**Job:** List each line in the rows below that contains the string "alto".

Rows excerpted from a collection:

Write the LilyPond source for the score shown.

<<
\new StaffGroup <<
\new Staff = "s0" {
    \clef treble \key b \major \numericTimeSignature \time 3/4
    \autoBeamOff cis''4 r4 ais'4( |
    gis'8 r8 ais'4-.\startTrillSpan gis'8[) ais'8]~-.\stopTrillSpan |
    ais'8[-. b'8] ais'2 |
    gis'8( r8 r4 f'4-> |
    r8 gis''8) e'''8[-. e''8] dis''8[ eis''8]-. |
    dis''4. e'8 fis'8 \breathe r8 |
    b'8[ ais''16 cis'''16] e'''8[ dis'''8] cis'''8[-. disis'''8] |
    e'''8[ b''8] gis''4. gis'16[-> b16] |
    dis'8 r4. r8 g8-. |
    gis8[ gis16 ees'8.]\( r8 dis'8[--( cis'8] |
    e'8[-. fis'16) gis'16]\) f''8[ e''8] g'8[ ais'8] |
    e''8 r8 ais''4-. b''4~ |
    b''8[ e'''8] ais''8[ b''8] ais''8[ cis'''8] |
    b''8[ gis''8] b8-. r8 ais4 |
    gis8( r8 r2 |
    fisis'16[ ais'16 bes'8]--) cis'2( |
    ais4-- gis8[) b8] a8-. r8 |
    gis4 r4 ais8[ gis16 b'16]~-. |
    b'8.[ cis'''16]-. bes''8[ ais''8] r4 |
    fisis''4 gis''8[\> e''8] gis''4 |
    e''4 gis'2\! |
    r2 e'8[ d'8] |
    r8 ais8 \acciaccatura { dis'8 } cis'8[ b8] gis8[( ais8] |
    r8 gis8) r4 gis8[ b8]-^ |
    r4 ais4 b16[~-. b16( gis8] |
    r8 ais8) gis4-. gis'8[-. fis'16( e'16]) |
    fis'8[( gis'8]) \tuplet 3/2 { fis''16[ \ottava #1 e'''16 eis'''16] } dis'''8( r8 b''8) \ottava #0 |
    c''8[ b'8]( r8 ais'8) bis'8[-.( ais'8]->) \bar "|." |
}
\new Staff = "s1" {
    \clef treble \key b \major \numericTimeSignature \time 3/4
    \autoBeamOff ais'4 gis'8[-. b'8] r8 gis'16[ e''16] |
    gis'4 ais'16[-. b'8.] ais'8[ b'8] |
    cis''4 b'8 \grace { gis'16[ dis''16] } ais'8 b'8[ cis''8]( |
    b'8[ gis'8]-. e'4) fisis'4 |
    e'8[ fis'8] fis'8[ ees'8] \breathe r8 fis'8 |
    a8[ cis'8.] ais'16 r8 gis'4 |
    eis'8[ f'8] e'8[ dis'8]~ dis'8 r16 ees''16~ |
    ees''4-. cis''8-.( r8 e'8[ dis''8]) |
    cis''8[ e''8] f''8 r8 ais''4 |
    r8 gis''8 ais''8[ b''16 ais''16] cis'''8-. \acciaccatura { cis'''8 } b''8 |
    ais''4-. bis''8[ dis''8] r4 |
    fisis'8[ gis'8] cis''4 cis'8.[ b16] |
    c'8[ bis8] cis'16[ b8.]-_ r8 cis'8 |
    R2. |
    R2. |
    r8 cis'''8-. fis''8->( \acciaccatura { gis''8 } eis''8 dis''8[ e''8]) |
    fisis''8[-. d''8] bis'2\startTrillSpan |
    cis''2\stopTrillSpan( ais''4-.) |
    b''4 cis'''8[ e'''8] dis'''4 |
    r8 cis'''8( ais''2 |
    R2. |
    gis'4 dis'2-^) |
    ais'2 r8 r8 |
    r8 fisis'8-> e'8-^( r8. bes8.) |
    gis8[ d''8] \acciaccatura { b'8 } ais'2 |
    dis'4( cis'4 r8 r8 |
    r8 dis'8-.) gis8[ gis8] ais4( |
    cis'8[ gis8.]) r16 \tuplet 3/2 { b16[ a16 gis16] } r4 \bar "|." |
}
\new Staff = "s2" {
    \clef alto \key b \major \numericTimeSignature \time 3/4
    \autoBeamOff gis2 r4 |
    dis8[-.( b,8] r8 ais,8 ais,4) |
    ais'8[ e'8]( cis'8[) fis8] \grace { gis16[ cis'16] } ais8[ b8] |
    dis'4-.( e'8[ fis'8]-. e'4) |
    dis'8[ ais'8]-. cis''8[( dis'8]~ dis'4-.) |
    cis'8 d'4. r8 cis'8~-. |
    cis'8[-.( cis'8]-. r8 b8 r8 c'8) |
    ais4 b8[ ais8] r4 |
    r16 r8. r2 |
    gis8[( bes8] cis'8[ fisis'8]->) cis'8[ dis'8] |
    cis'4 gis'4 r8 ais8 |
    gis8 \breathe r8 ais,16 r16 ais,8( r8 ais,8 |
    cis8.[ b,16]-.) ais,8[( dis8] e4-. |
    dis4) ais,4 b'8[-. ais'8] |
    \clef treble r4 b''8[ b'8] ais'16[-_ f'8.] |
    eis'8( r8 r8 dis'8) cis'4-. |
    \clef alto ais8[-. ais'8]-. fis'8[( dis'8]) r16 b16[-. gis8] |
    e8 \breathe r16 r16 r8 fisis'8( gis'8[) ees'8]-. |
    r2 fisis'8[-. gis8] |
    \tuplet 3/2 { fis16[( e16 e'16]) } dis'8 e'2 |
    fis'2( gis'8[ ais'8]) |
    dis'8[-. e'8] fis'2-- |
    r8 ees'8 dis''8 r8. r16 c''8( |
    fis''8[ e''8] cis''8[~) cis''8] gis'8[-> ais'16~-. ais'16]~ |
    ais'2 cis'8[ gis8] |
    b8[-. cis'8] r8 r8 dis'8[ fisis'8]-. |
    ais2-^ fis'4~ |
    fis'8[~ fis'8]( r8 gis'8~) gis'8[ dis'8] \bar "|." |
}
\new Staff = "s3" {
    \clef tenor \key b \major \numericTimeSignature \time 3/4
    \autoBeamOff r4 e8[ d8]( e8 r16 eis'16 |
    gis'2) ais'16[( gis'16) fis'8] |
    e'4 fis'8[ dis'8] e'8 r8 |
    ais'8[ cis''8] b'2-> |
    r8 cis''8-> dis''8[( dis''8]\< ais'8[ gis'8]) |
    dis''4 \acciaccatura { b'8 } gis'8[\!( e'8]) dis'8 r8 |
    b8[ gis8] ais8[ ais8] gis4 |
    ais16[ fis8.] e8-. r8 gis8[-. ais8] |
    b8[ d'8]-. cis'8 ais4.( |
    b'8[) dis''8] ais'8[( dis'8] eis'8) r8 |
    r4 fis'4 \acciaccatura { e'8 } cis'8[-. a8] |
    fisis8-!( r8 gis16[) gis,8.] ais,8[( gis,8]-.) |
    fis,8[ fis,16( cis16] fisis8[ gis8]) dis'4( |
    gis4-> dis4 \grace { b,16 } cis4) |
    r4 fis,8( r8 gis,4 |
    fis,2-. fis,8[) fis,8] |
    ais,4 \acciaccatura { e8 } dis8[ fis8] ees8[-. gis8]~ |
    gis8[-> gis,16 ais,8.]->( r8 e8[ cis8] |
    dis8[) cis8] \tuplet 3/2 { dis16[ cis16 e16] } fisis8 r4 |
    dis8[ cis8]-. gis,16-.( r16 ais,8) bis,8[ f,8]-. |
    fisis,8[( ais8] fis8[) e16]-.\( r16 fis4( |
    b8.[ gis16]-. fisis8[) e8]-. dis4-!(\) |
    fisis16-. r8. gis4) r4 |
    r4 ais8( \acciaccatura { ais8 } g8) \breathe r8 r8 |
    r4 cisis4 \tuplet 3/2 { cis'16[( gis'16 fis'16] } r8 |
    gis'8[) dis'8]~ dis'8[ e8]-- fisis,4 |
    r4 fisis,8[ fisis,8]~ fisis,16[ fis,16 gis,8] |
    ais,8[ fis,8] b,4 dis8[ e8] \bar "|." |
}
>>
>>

**Complete response:**
    \clef alto \key b \major \numericTimeSignature \time 3/4
    \clef alto ais8[-. ais'8]-. fis'8[( dis'8]) r16 b16[-. gis8] |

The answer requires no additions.